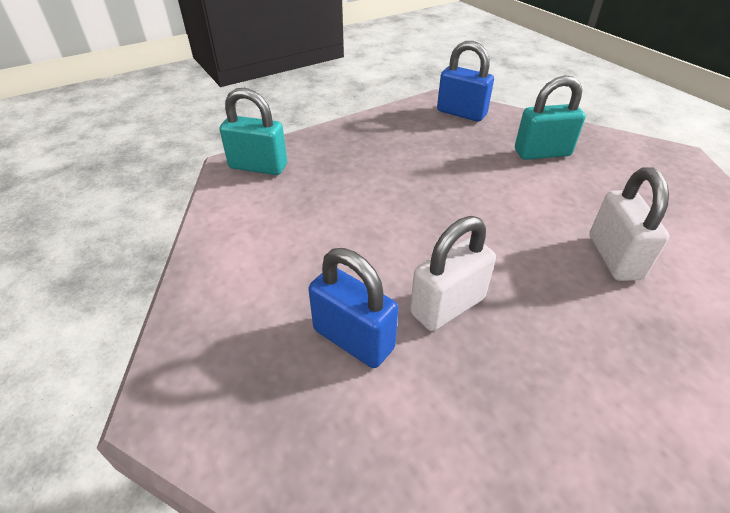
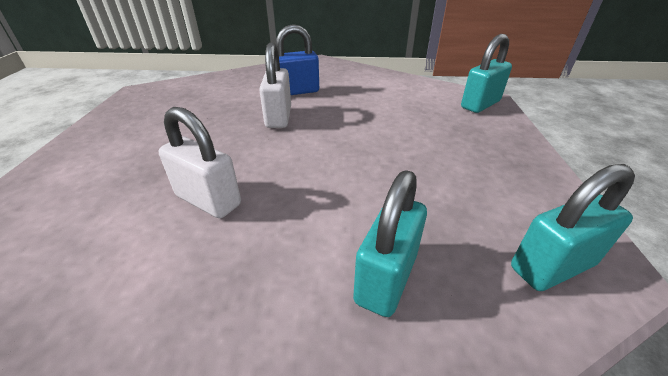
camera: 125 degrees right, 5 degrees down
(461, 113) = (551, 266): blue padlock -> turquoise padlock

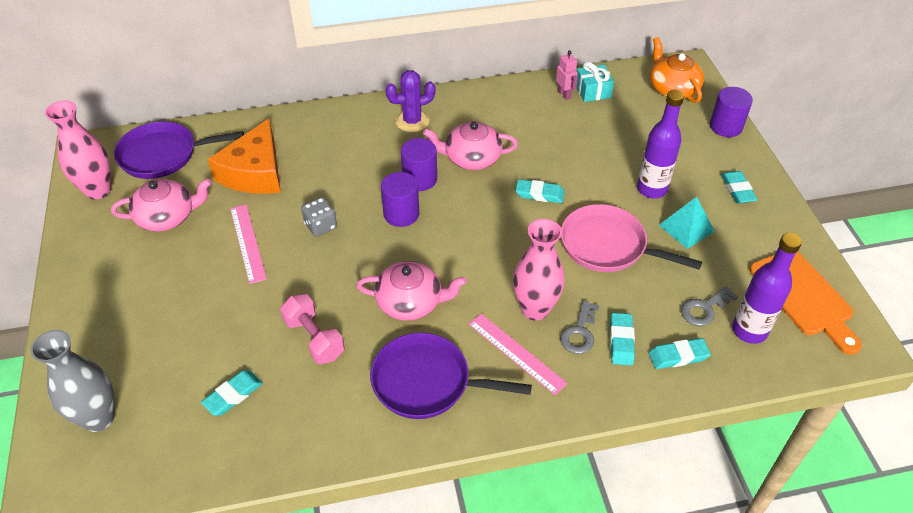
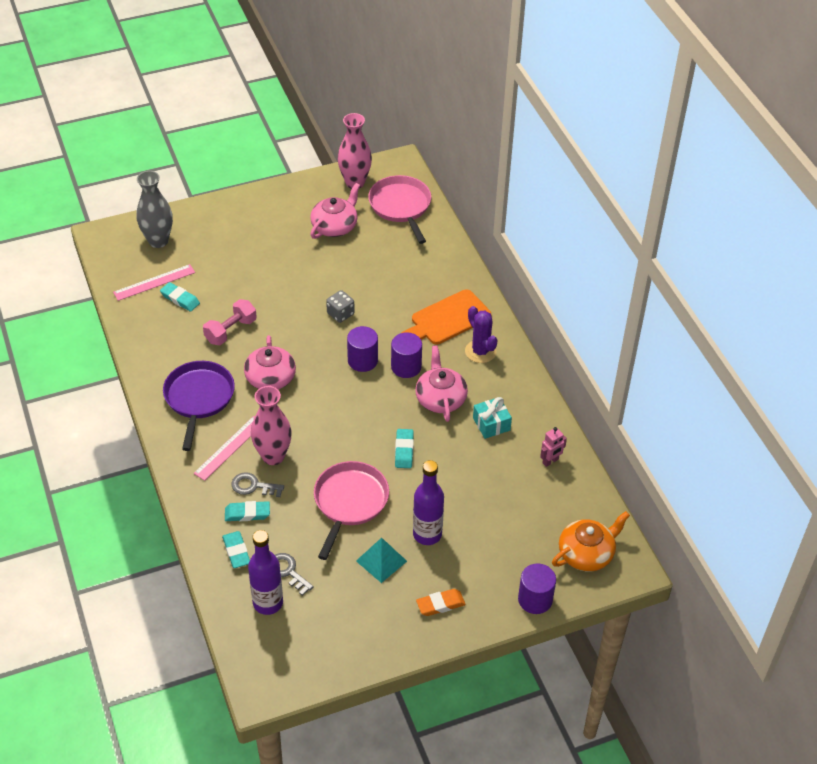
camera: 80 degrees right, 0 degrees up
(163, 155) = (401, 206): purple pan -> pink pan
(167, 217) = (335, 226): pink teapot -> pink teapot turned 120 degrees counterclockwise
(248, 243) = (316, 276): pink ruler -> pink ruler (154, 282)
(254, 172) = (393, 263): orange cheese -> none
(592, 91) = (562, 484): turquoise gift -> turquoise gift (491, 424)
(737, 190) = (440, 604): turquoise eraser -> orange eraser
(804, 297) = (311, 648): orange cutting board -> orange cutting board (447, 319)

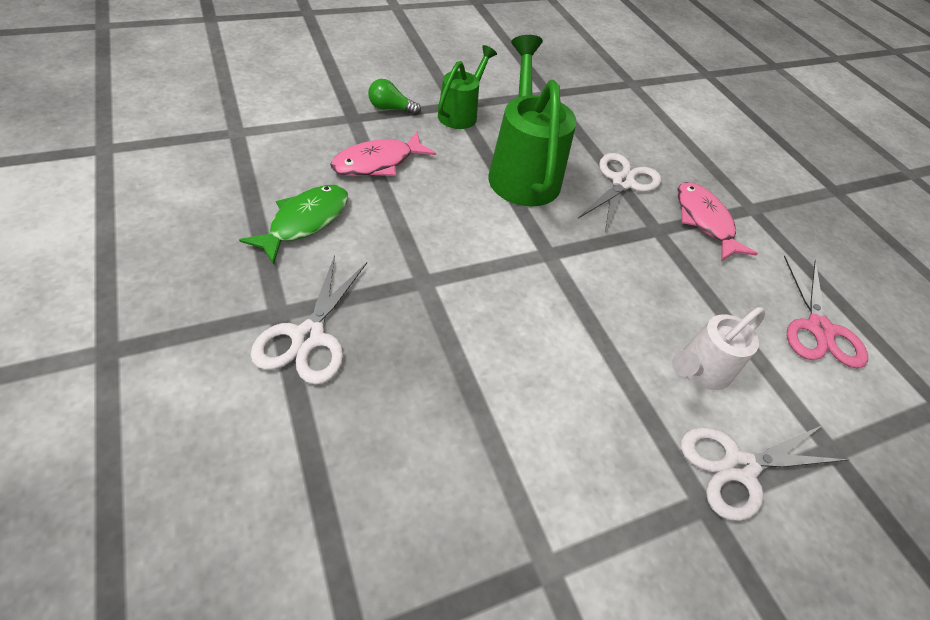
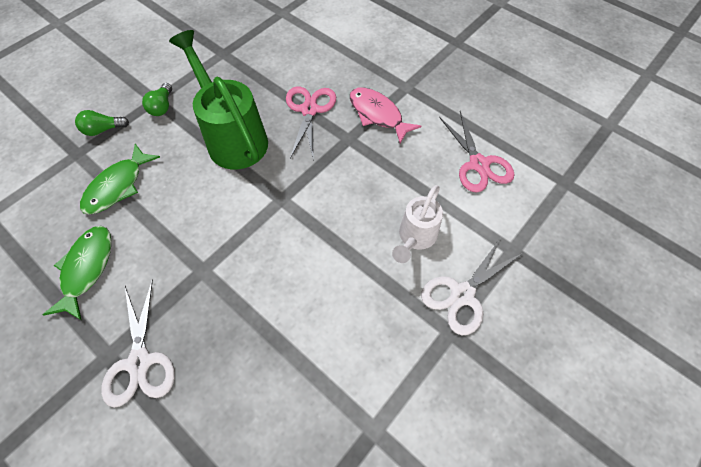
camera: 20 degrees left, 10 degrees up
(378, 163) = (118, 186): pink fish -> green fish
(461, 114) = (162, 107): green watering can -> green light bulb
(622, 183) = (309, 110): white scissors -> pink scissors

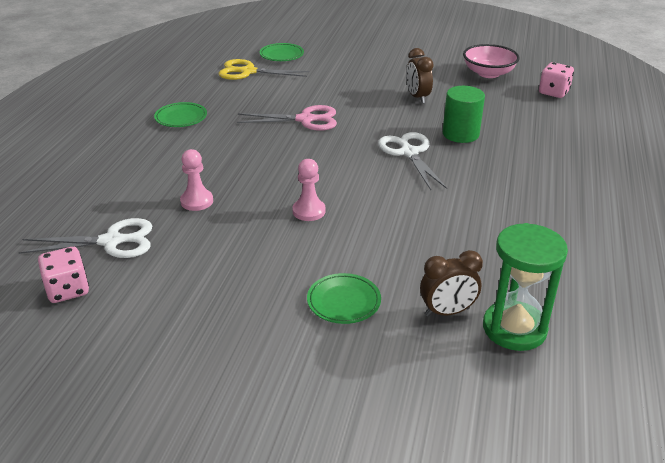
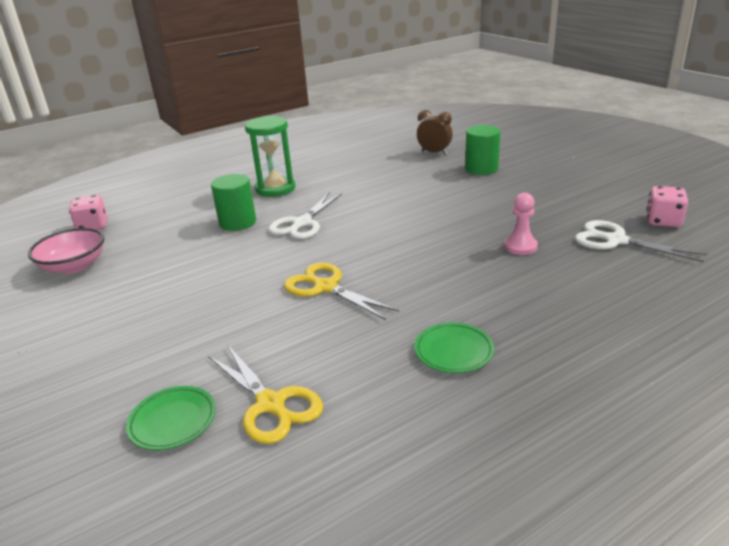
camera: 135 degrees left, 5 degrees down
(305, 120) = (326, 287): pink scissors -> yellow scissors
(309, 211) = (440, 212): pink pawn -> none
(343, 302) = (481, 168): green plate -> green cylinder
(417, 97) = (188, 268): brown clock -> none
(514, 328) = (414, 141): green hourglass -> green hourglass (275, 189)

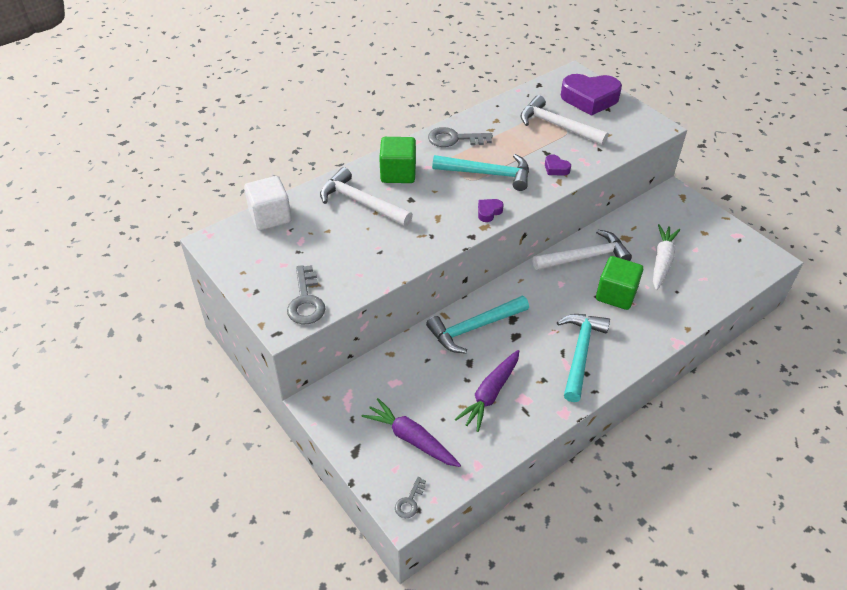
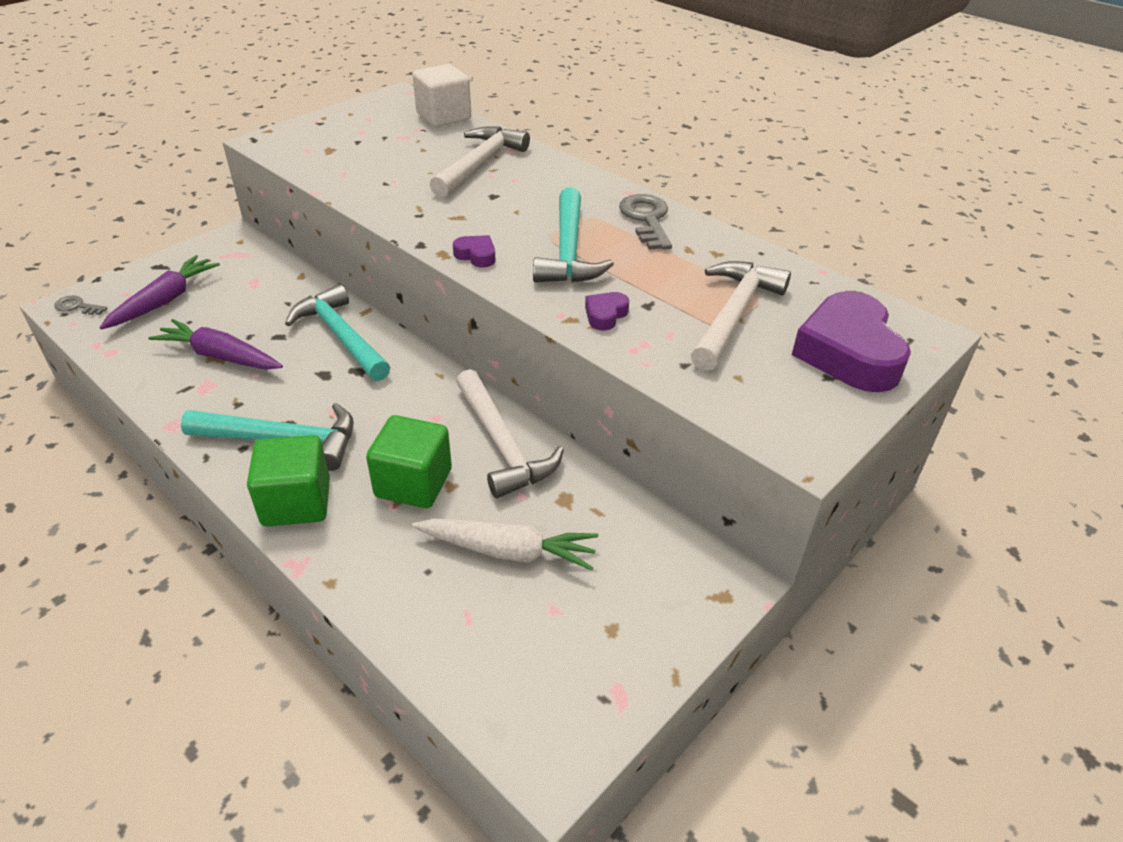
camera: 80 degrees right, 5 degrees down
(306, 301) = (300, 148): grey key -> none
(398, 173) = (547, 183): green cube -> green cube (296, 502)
......
**Problem statement**: Omit pictures; set down the rest of the material word for word.

**Answer section**:
camera: 125 degrees right, 5 degrees down
(461, 113) = (551, 266): blue padlock -> turquoise padlock

camera: 80 degrees right, 0 degrees up
(163, 155) = (401, 206): purple pan -> pink pan
(167, 217) = (335, 226): pink teapot -> pink teapot turned 120 degrees counterclockwise
(248, 243) = (316, 276): pink ruler -> pink ruler (154, 282)
(254, 172) = (393, 263): orange cheese -> none
(592, 91) = (562, 484): turquoise gift -> turquoise gift (491, 424)
(737, 190) = (440, 604): turquoise eraser -> orange eraser
(804, 297) = (311, 648): orange cutting board -> orange cutting board (447, 319)

camera: 20 degrees left, 10 degrees up
(378, 163) = (118, 186): pink fish -> green fish
(461, 114) = (162, 107): green watering can -> green light bulb
(622, 183) = (309, 110): white scissors -> pink scissors

camera: 135 degrees left, 5 degrees down
(305, 120) = (326, 287): pink scissors -> yellow scissors
(309, 211) = (440, 212): pink pawn -> none
(343, 302) = (481, 168): green plate -> green cylinder
(417, 97) = (188, 268): brown clock -> none
(514, 328) = (414, 141): green hourglass -> green hourglass (275, 189)

camera: 80 degrees right, 5 degrees down
(306, 301) = (300, 148): grey key -> none
(398, 173) = (547, 183): green cube -> green cube (296, 502)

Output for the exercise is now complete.